Exercise objective: Could the listing be repeated exactly, with every picture dropped?

Dataset excerpt:

*** Begin section ***

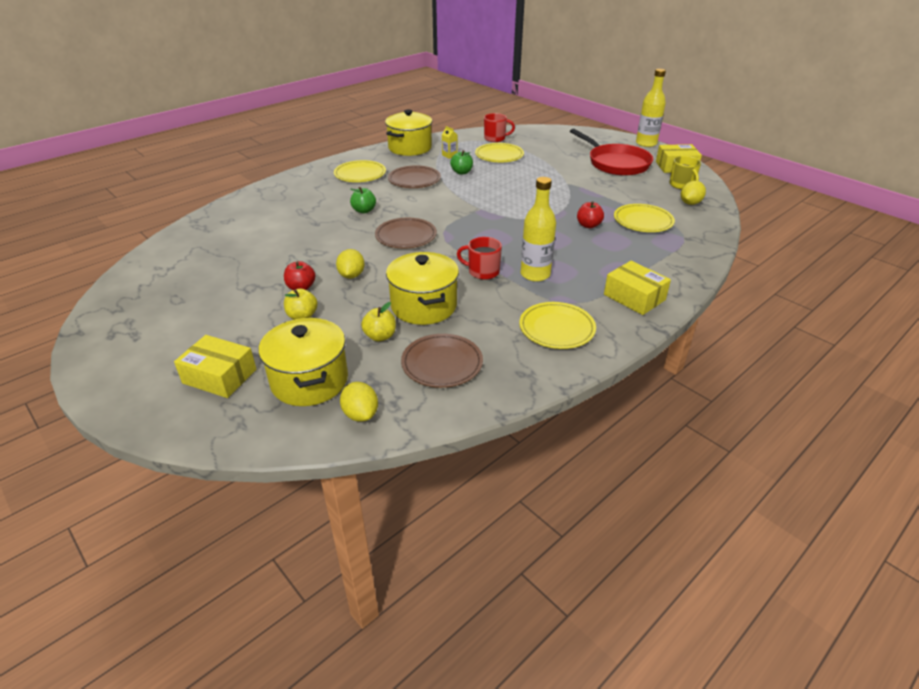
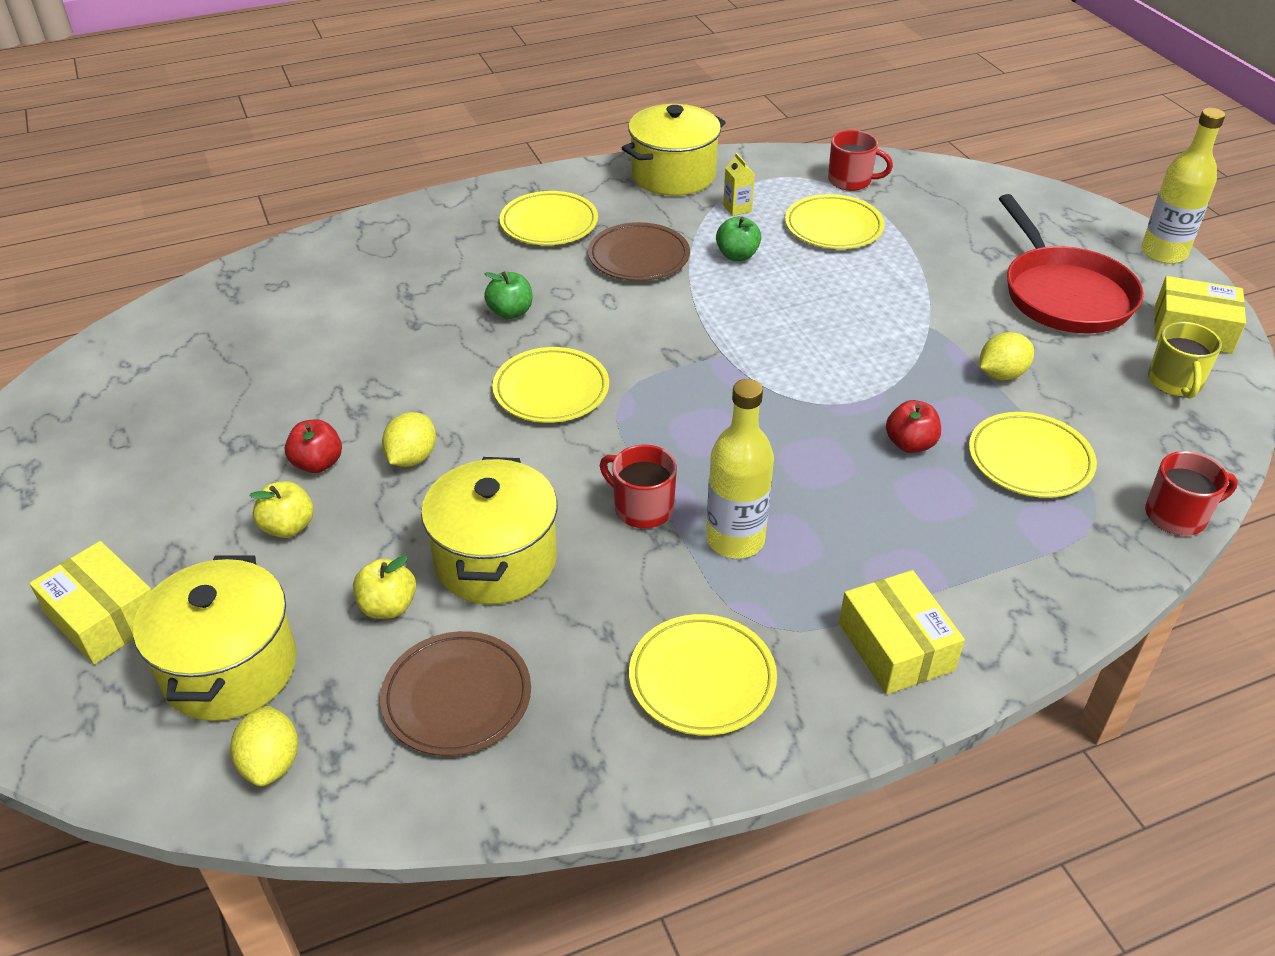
camera: 20 degrees right, 5 degrees up
(406, 236) = (551, 390): brown plate -> yellow plate
(690, 203) = (1162, 435): yellow lemon -> yellow lemon (1001, 374)
(715, 228) = (1177, 515): none -> red mug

*** End section ***

Task result:
camera: 20 degrees right, 5 degrees up
(406, 236) = (551, 390): brown plate -> yellow plate
(690, 203) = (1162, 435): yellow lemon -> yellow lemon (1001, 374)
(715, 228) = (1177, 515): none -> red mug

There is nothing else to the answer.